> [Work to be completed]
Please restate the entire listing verbatim.

> [Data section]
● ● ●
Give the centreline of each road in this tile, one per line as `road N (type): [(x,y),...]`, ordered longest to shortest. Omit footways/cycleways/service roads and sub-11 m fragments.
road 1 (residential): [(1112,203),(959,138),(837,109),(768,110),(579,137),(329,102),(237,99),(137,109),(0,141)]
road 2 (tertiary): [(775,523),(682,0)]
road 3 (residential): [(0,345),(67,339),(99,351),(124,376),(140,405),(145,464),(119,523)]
● ● ●
> [Task solution]
Give the centreline of each road in this tile, one per line as `road N (type): [(x,y),...]`, ordered longest to shortest. Omit footways/cycleways/service roads and sub-11 m fragments.
road 1 (residential): [(1112,203),(959,138),(837,109),(768,110),(579,137),(329,102),(237,99),(137,109),(0,141)]
road 2 (tertiary): [(775,523),(682,0)]
road 3 (residential): [(0,345),(67,339),(99,351),(124,376),(140,405),(145,464),(119,523)]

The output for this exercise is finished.